=== PROVIDED RECORDS ===
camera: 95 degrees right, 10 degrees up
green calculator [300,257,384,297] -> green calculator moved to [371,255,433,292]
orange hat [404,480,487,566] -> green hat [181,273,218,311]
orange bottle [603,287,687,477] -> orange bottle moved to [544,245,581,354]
===
=== PROVIDED RECORDS ===
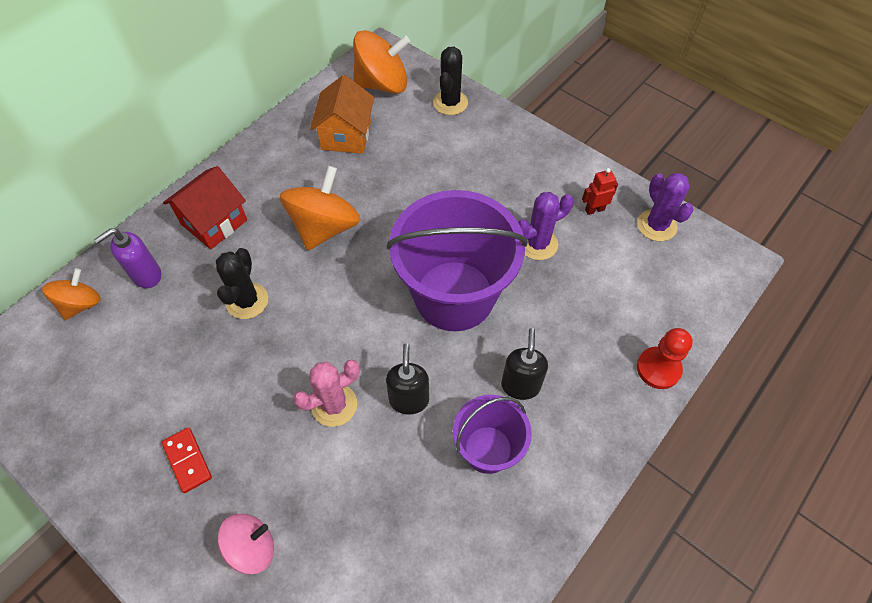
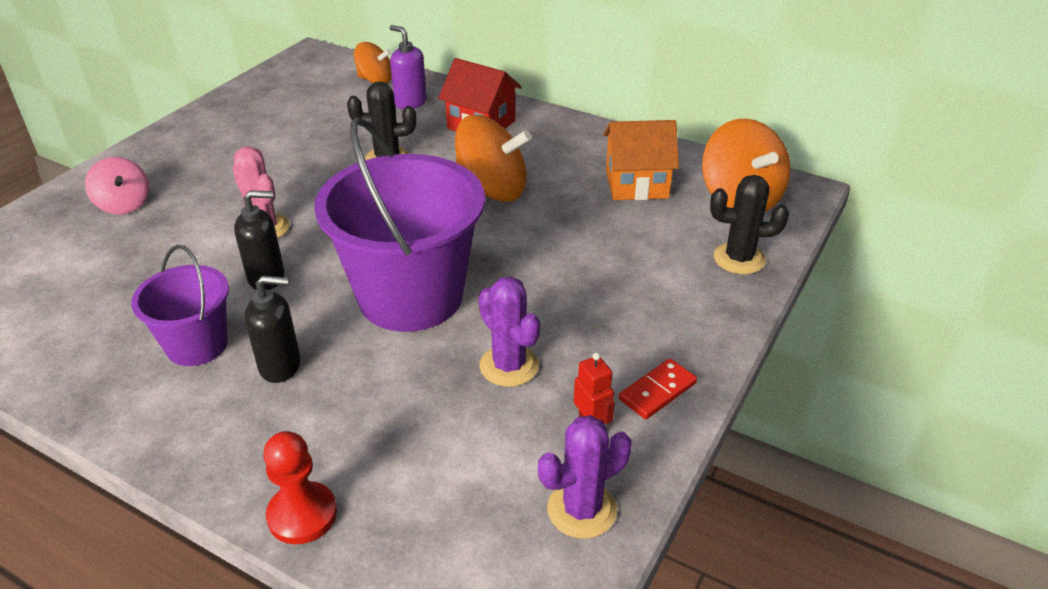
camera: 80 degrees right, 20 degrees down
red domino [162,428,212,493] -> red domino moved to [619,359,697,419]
===
=== PROVIDED RECORDS ===
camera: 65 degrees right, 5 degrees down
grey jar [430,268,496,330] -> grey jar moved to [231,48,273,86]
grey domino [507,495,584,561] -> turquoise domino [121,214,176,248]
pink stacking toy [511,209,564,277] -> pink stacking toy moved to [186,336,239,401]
===
• _ABOUT THIS TASK_: Repeat, exactly as they stand above, the lines from the line with "camera: 95 degrees right, 10 degrees up" to the line with "orange bottle [603,287,687,477]", both lines included.

• _RESULT OF THIS EXERCISE_:
camera: 95 degrees right, 10 degrees up
green calculator [300,257,384,297] -> green calculator moved to [371,255,433,292]
orange hat [404,480,487,566] -> green hat [181,273,218,311]
orange bottle [603,287,687,477] -> orange bottle moved to [544,245,581,354]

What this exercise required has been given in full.